*** Opening Entries provided ***

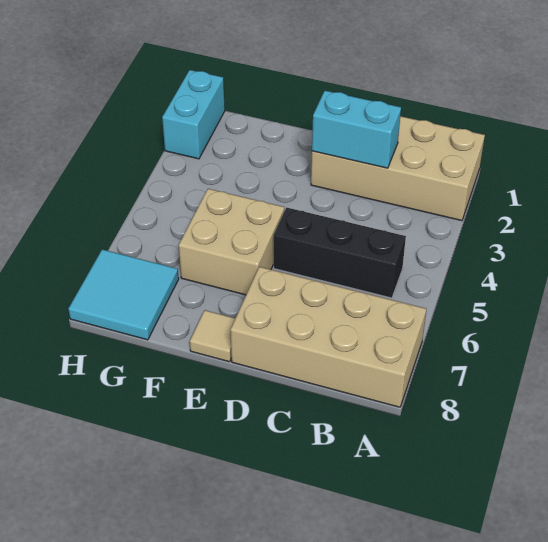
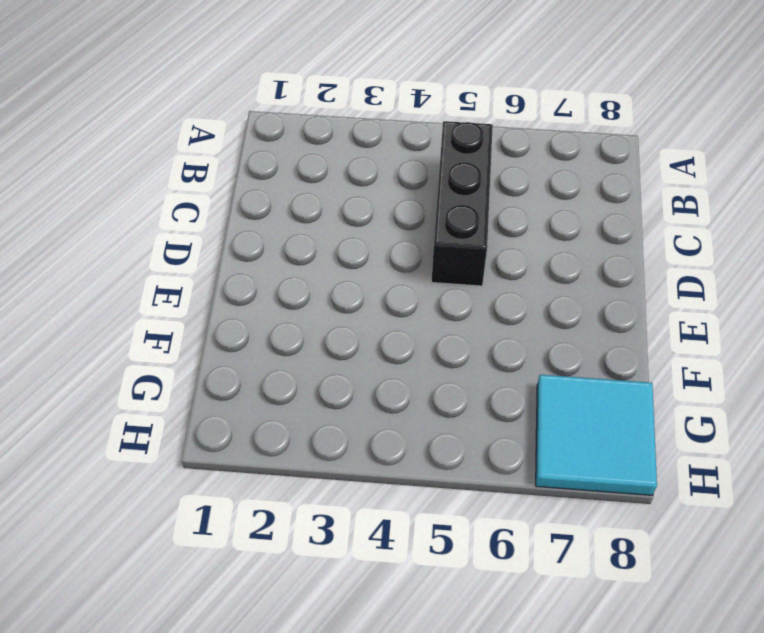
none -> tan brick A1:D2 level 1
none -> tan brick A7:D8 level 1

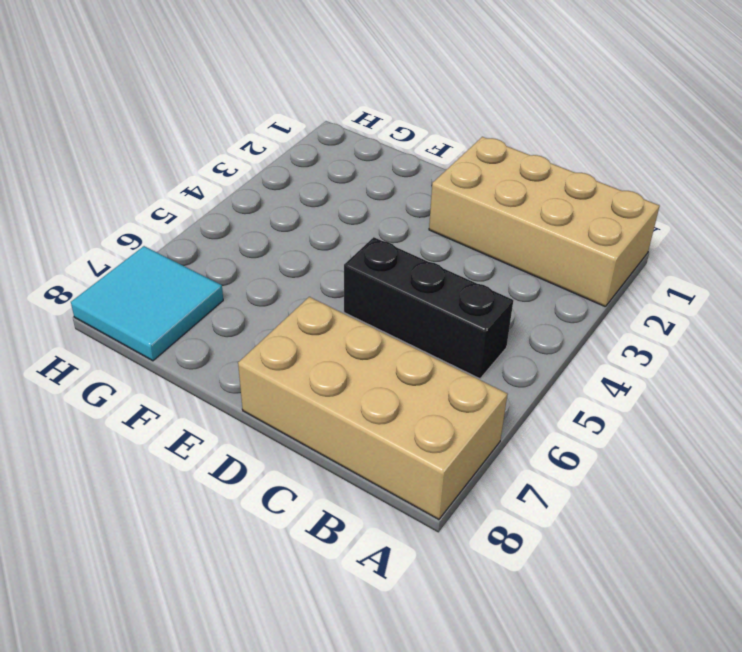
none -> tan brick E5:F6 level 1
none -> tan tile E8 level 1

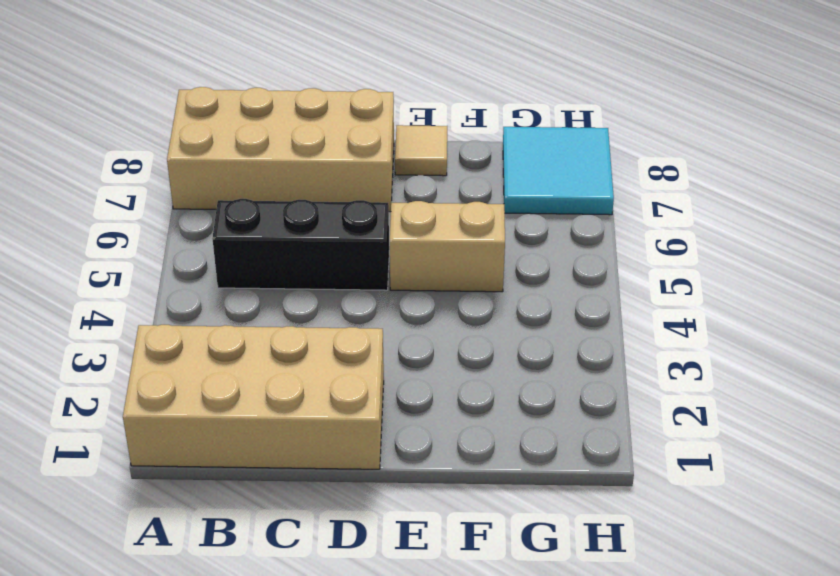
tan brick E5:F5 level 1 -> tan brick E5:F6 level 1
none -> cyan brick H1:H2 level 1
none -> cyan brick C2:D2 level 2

*** Closing Entries provided ***

→ Your assignment: For this exercise, retype the data above exactly and skip every image.

→ Completed task:
none -> tan brick A1:D2 level 1
none -> tan brick A7:D8 level 1

none -> tan brick E5:F6 level 1
none -> tan tile E8 level 1

tan brick E5:F5 level 1 -> tan brick E5:F6 level 1
none -> cyan brick H1:H2 level 1
none -> cyan brick C2:D2 level 2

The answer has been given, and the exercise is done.